-- WHAT YOU SHOULD DO --
Locate the line that contains "(337, 550) = (306, 388): grey". Reproduce it and all following lines up to the end of the material, exactly and with nothing added.

-- ENTRIES SHOWN --
========================================
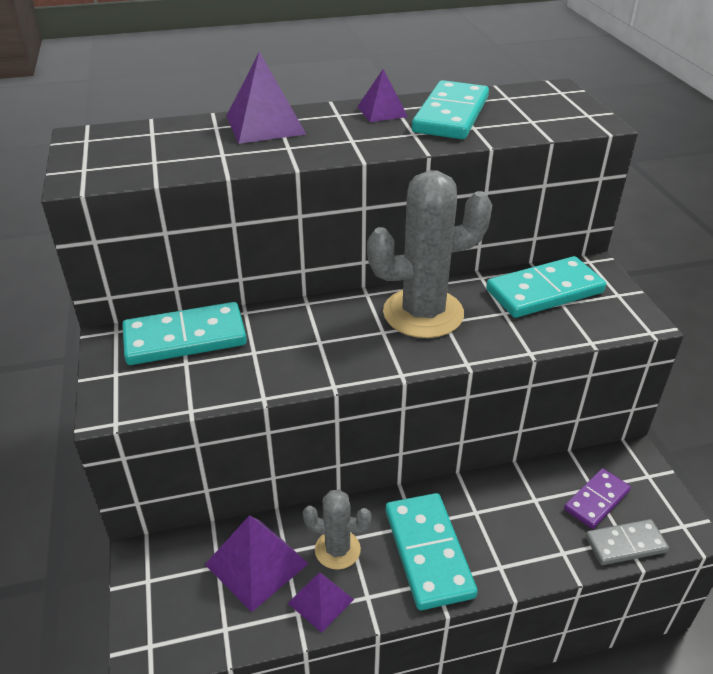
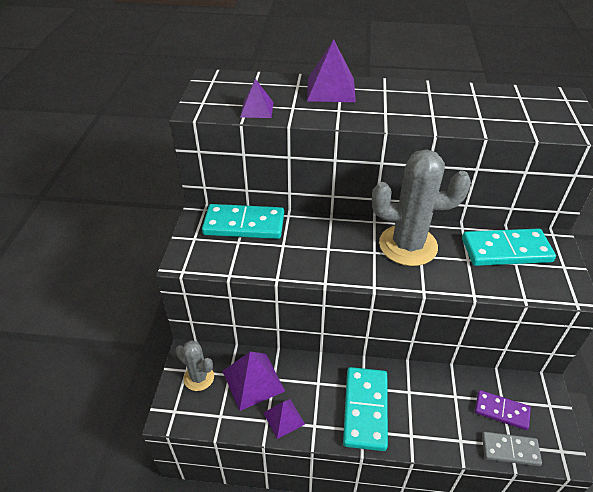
camera: 20 degrees right, 5 degrees up
(337, 550) = (306, 388): grey cactus -> grey cactus (199, 377)
(382, 111) = (417, 93): purple pyramid -> purple pyramid (257, 109)
(450, 115) = (468, 104): turquoise domino -> none
(596, 500) = (501, 411): purple domino -> purple domino turned 45 degrees clockwise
========================================
-- RESPONSE TO THE EXERCISE --
(337, 550) = (306, 388): grey cactus -> grey cactus (199, 377)
(382, 111) = (417, 93): purple pyramid -> purple pyramid (257, 109)
(450, 115) = (468, 104): turquoise domino -> none
(596, 500) = (501, 411): purple domino -> purple domino turned 45 degrees clockwise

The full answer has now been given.